#### [DIRECTIONS FOR THIS TASK]
Can you rewrite the lines below as a numbered list, beginning with the first line and stopping after the line that contains "brown diamond at (511, 37): moved"? Include both of those lines and leave out any blank lines.

Extracted data entries
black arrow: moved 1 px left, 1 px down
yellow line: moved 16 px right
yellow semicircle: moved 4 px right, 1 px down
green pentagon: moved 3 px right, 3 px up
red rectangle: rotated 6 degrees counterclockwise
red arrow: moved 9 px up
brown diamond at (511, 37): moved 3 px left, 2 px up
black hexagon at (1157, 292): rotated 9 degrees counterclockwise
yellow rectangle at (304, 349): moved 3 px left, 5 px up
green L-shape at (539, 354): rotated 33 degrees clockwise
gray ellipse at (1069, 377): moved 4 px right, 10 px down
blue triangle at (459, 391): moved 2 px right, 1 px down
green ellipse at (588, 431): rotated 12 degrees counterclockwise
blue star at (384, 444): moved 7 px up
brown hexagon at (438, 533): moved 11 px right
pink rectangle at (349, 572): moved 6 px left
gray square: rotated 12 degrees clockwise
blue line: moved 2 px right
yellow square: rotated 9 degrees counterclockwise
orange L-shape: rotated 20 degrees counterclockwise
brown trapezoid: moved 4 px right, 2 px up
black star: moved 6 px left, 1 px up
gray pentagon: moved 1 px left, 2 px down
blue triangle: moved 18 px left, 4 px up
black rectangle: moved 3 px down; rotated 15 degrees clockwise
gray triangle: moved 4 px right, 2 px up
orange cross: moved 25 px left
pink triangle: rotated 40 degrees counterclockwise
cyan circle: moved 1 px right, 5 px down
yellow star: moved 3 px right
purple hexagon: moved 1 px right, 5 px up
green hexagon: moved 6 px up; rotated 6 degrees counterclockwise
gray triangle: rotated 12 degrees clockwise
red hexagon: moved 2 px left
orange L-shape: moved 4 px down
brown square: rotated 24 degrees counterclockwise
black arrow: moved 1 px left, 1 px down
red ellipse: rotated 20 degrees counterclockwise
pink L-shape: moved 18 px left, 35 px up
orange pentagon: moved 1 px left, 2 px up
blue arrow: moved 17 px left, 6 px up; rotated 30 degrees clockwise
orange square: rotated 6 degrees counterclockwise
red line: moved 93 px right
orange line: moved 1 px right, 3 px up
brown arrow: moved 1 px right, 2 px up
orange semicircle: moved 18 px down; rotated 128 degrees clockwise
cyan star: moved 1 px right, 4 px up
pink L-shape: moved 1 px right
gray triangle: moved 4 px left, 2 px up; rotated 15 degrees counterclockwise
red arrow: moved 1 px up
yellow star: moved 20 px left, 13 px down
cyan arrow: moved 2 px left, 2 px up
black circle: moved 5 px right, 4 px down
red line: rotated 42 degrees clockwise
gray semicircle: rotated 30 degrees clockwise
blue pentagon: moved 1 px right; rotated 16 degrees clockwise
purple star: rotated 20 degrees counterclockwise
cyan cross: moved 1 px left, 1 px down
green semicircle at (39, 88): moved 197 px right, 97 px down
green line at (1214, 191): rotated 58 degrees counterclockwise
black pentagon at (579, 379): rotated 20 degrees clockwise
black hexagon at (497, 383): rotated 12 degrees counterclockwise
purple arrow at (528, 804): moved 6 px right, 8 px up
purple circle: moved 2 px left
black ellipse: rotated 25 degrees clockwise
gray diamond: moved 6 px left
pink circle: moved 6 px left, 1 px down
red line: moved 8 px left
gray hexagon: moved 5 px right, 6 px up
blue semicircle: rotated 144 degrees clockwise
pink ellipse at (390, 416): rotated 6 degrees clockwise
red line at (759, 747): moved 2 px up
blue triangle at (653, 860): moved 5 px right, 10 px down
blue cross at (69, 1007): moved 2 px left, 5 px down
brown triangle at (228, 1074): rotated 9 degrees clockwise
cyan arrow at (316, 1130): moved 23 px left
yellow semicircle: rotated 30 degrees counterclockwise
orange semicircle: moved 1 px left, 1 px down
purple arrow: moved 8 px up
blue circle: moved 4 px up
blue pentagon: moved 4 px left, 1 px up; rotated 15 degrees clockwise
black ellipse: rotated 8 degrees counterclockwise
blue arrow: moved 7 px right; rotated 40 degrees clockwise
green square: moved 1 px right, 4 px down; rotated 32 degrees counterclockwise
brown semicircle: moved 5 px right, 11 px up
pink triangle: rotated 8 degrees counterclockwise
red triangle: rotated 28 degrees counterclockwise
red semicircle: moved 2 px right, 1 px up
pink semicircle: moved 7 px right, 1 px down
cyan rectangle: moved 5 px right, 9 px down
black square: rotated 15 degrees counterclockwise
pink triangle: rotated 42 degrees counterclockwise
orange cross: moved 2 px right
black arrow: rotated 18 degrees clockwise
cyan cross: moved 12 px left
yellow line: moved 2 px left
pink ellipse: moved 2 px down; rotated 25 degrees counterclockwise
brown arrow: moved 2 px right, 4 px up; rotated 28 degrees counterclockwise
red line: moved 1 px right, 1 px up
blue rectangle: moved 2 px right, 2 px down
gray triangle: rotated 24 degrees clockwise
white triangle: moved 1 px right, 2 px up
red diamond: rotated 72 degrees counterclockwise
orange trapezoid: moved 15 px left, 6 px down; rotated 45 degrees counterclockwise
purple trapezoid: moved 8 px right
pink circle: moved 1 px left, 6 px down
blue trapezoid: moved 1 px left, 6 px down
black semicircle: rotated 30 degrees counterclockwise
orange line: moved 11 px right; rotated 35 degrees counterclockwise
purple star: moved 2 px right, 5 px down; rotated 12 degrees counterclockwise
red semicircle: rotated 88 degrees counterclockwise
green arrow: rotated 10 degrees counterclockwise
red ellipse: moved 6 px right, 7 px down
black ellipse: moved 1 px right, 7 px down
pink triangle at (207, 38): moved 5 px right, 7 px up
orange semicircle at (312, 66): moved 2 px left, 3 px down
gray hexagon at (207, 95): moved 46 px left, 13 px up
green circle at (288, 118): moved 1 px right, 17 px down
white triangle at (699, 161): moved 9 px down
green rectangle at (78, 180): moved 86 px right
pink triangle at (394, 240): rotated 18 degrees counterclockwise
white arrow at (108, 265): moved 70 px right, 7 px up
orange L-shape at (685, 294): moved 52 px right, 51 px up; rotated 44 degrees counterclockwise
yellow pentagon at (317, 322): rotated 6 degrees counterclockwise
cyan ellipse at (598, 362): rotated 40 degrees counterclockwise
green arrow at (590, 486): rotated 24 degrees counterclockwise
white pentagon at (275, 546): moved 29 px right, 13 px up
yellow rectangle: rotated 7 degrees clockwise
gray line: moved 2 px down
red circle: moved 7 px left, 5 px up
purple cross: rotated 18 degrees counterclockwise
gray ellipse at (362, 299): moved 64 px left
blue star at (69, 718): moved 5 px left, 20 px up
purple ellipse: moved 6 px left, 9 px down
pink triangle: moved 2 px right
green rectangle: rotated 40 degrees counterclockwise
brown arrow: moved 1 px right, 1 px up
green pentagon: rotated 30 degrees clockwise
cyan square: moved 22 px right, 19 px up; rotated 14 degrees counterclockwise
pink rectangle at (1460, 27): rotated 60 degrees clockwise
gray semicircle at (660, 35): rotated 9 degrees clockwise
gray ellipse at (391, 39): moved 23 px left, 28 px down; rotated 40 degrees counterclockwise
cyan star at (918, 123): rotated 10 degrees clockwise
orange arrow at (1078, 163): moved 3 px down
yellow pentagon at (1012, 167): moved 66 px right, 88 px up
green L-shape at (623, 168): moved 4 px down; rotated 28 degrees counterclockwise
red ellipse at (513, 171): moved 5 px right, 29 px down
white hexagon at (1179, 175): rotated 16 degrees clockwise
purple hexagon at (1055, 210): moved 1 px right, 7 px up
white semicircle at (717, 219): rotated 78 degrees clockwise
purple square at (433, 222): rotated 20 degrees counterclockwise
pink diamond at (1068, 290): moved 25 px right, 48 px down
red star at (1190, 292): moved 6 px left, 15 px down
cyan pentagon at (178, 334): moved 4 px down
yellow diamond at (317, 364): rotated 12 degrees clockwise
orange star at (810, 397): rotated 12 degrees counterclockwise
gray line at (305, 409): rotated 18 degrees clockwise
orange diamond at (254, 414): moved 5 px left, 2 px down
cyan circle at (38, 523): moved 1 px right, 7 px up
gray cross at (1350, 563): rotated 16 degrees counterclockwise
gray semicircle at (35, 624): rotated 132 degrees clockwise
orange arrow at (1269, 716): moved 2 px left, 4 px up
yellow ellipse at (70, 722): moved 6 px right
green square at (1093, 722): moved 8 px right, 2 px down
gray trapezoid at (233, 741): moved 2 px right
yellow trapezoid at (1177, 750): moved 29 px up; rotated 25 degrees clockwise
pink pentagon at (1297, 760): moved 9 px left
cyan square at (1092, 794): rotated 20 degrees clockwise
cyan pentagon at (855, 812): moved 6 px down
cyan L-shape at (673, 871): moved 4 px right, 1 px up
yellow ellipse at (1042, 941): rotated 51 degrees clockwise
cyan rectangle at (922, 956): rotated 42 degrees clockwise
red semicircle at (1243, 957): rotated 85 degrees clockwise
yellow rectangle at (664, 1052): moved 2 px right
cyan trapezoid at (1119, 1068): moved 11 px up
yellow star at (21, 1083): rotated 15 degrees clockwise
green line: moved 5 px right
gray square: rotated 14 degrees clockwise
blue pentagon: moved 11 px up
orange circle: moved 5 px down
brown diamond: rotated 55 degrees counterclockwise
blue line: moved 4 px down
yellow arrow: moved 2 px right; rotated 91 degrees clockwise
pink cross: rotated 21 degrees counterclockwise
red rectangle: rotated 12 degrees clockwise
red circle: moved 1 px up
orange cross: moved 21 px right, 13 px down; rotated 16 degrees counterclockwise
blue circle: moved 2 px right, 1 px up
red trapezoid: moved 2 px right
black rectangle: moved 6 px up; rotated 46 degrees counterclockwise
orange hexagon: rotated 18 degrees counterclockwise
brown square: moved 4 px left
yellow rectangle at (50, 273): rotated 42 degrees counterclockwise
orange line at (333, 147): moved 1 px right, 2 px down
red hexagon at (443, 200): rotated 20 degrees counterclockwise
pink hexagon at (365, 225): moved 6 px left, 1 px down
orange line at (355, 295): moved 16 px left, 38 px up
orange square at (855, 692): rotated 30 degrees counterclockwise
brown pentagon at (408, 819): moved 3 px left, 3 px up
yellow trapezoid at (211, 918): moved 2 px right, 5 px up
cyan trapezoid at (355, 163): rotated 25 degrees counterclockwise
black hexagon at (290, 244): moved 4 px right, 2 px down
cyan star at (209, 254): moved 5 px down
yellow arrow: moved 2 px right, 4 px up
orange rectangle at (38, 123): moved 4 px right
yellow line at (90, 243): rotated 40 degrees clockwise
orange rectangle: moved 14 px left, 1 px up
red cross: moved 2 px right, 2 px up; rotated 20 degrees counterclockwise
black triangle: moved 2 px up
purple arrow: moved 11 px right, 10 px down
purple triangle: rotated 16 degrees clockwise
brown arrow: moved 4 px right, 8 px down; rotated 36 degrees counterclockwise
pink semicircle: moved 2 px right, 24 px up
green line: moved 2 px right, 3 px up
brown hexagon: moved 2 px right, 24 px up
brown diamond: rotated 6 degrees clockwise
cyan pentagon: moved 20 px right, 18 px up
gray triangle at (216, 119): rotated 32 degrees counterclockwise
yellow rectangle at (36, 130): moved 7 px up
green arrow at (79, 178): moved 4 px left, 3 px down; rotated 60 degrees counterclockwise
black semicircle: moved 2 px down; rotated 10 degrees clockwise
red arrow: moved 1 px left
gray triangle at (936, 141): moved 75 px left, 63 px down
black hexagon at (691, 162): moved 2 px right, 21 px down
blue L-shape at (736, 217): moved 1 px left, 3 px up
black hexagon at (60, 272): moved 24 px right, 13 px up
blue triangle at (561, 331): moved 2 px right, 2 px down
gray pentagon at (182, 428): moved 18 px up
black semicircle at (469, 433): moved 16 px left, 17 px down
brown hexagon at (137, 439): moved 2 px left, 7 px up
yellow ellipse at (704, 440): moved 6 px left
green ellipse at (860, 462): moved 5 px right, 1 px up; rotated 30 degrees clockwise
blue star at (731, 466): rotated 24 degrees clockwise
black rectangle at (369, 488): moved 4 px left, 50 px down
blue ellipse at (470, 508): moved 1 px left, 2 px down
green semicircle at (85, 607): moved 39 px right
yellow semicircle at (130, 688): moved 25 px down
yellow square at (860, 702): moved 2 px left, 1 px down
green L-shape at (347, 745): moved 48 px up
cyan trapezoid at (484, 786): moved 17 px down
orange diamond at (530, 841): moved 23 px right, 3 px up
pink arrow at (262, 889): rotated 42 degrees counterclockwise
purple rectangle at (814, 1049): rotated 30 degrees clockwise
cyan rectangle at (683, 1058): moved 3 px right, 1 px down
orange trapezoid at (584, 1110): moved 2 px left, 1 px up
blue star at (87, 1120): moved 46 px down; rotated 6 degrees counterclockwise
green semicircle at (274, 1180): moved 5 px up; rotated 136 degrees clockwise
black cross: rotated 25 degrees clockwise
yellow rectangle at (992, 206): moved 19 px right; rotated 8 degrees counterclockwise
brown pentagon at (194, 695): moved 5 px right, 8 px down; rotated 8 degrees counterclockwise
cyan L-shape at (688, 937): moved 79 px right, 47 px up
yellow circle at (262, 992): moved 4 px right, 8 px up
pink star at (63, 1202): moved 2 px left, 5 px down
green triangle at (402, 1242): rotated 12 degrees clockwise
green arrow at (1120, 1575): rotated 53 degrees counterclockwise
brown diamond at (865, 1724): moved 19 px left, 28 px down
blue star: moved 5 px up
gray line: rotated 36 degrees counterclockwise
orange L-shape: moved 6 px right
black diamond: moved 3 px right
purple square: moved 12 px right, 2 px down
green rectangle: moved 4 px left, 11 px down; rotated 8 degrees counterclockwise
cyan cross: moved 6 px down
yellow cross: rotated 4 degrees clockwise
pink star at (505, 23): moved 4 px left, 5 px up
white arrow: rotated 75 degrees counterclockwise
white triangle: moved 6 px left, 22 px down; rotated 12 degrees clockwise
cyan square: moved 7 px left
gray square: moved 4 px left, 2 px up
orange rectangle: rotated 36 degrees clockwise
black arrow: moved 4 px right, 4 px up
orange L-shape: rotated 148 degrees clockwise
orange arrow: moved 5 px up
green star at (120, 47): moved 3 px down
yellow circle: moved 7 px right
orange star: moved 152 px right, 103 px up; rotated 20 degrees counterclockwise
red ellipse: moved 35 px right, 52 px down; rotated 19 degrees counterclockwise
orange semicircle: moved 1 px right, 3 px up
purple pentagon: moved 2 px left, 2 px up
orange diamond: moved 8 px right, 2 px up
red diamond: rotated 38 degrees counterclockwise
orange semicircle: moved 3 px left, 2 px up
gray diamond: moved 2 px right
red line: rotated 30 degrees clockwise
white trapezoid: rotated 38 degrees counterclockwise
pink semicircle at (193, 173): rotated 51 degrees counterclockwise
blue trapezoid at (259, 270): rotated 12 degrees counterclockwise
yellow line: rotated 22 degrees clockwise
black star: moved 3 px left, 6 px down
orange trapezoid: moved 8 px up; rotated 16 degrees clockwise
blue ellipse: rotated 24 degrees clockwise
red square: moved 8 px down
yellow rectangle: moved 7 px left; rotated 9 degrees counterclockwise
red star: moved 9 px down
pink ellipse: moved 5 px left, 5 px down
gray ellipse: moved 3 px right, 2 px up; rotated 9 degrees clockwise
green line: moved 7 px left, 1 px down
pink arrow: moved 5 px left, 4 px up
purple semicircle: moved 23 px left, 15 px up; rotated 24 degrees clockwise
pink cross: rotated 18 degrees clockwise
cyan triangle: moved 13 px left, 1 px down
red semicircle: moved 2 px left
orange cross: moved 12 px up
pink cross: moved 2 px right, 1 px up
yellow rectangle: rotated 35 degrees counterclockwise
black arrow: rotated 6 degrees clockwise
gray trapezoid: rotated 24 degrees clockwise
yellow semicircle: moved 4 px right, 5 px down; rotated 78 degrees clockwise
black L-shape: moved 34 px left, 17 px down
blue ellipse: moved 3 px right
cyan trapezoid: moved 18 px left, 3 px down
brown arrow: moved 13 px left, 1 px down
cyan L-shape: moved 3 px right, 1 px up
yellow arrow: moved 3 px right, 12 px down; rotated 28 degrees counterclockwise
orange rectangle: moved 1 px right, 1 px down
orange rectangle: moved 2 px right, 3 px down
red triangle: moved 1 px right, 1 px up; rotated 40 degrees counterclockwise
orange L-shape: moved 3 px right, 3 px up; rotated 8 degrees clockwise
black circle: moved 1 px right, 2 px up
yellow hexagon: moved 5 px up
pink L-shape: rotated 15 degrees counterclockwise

#### [RIGHT ANSWER]
1. black arrow: moved 1 px left, 1 px down
2. yellow line: moved 16 px right
3. yellow semicircle: moved 4 px right, 1 px down
4. green pentagon: moved 3 px right, 3 px up
5. red rectangle: rotated 6 degrees counterclockwise
6. red arrow: moved 9 px up
7. brown diamond at (511, 37): moved 3 px left, 2 px up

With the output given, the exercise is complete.